■ PROBLEM DESCRIPTION ■
What you give back must match the data below character for character.

·····

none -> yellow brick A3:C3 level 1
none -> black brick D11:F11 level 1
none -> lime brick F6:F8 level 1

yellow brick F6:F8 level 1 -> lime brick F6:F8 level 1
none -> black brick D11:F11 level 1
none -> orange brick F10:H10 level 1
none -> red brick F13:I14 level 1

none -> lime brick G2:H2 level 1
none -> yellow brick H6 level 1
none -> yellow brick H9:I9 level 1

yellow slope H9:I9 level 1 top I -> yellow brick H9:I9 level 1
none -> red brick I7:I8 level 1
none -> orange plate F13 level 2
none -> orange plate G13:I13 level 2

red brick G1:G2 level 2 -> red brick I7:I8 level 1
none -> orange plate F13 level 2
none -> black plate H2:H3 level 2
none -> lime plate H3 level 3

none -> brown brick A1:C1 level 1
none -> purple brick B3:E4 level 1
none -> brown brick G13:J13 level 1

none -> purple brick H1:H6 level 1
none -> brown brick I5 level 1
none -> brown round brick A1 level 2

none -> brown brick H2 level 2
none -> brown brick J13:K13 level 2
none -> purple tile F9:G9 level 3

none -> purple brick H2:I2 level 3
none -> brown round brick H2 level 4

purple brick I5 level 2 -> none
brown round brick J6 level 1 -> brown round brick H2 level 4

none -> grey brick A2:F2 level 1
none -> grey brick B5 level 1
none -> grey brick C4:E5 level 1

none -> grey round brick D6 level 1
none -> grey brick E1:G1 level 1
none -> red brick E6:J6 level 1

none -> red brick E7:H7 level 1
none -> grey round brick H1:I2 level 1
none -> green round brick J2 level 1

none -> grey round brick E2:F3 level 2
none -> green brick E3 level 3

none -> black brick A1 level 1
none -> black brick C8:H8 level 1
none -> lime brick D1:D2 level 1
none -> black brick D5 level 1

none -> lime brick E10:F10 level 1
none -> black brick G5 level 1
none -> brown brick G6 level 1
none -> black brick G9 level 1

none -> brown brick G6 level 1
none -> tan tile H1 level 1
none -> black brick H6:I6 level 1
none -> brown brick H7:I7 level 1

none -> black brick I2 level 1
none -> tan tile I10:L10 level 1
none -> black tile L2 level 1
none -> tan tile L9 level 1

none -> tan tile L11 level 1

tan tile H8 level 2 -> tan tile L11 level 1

·····

■ OUTPUT BELOW ■
none -> yellow brick A3:C3 level 1
none -> black brick D11:F11 level 1
none -> lime brick F6:F8 level 1

yellow brick F6:F8 level 1 -> lime brick F6:F8 level 1
none -> black brick D11:F11 level 1
none -> orange brick F10:H10 level 1
none -> red brick F13:I14 level 1

none -> lime brick G2:H2 level 1
none -> yellow brick H6 level 1
none -> yellow brick H9:I9 level 1

yellow slope H9:I9 level 1 top I -> yellow brick H9:I9 level 1
none -> red brick I7:I8 level 1
none -> orange plate F13 level 2
none -> orange plate G13:I13 level 2

red brick G1:G2 level 2 -> red brick I7:I8 level 1
none -> orange plate F13 level 2
none -> black plate H2:H3 level 2
none -> lime plate H3 level 3

none -> brown brick A1:C1 level 1
none -> purple brick B3:E4 level 1
none -> brown brick G13:J13 level 1

none -> purple brick H1:H6 level 1
none -> brown brick I5 level 1
none -> brown round brick A1 level 2

none -> brown brick H2 level 2
none -> brown brick J13:K13 level 2
none -> purple tile F9:G9 level 3

none -> purple brick H2:I2 level 3
none -> brown round brick H2 level 4

purple brick I5 level 2 -> none
brown round brick J6 level 1 -> brown round brick H2 level 4

none -> grey brick A2:F2 level 1
none -> grey brick B5 level 1
none -> grey brick C4:E5 level 1

none -> grey round brick D6 level 1
none -> grey brick E1:G1 level 1
none -> red brick E6:J6 level 1

none -> red brick E7:H7 level 1
none -> grey round brick H1:I2 level 1
none -> green round brick J2 level 1

none -> grey round brick E2:F3 level 2
none -> green brick E3 level 3

none -> black brick A1 level 1
none -> black brick C8:H8 level 1
none -> lime brick D1:D2 level 1
none -> black brick D5 level 1

none -> lime brick E10:F10 level 1
none -> black brick G5 level 1
none -> brown brick G6 level 1
none -> black brick G9 level 1

none -> brown brick G6 level 1
none -> tan tile H1 level 1
none -> black brick H6:I6 level 1
none -> brown brick H7:I7 level 1

none -> black brick I2 level 1
none -> tan tile I10:L10 level 1
none -> black tile L2 level 1
none -> tan tile L9 level 1

none -> tan tile L11 level 1

tan tile H8 level 2 -> tan tile L11 level 1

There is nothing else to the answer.